### Direction
Rewrite the lines of the material with every "none" switched to "blank" and everything else left unchanged. Omit the pictures from your answer.

╭─ Input rows

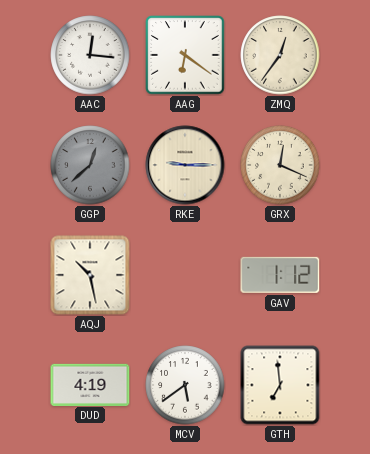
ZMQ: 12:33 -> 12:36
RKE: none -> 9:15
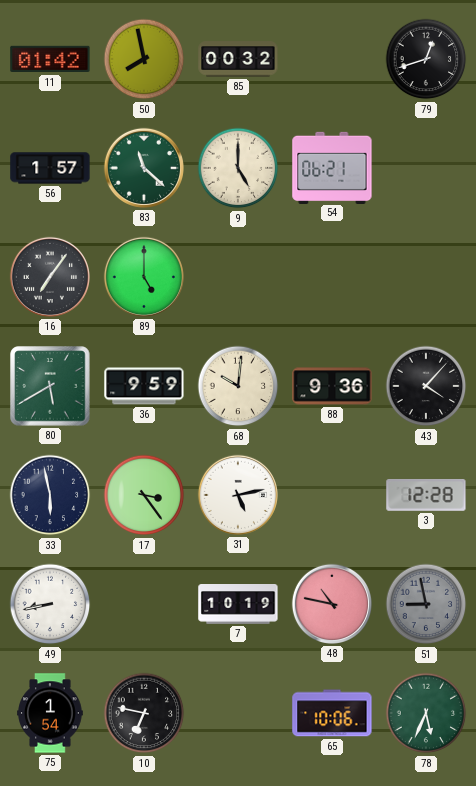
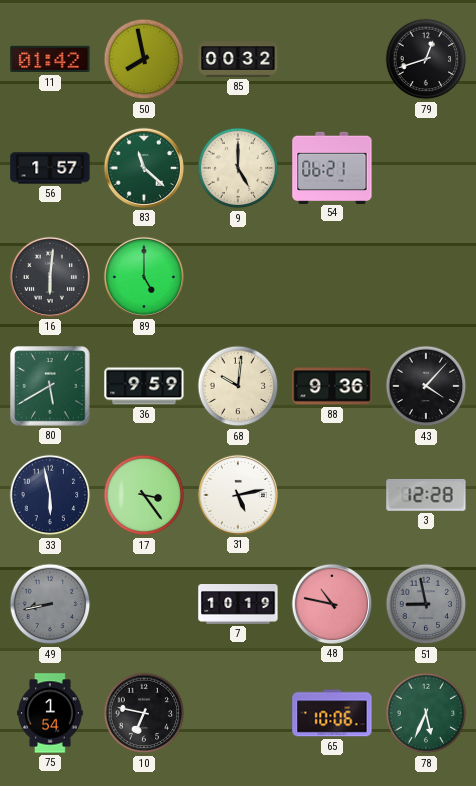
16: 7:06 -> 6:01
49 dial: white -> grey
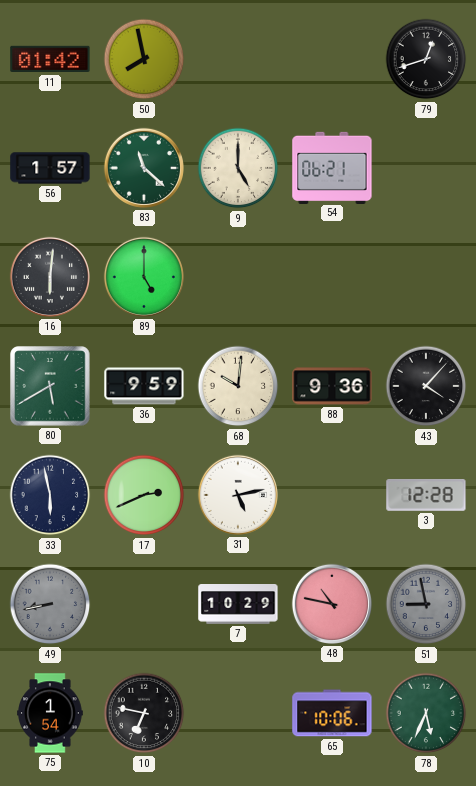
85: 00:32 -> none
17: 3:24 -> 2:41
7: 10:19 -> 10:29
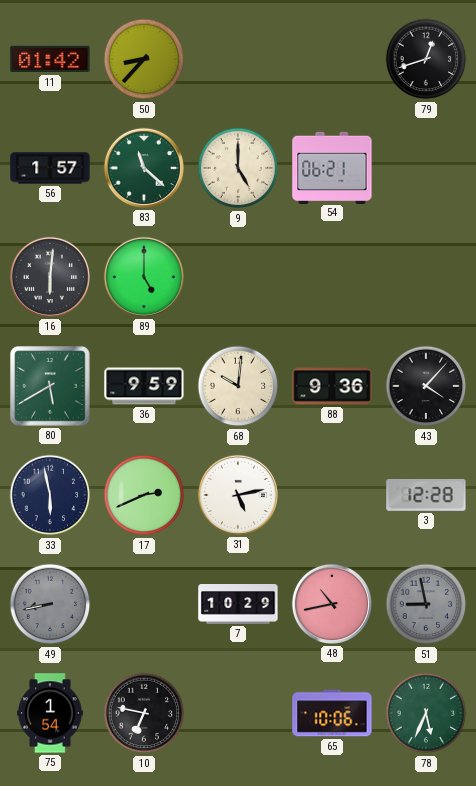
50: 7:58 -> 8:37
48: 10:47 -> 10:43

╰─

### Solution for this problem
ZMQ: 12:33 -> 12:36
RKE: blank -> 9:15
16: 7:06 -> 6:01
49 dial: white -> grey
85: 00:32 -> blank
17: 3:24 -> 2:41
7: 10:19 -> 10:29
50: 7:58 -> 8:37
48: 10:47 -> 10:43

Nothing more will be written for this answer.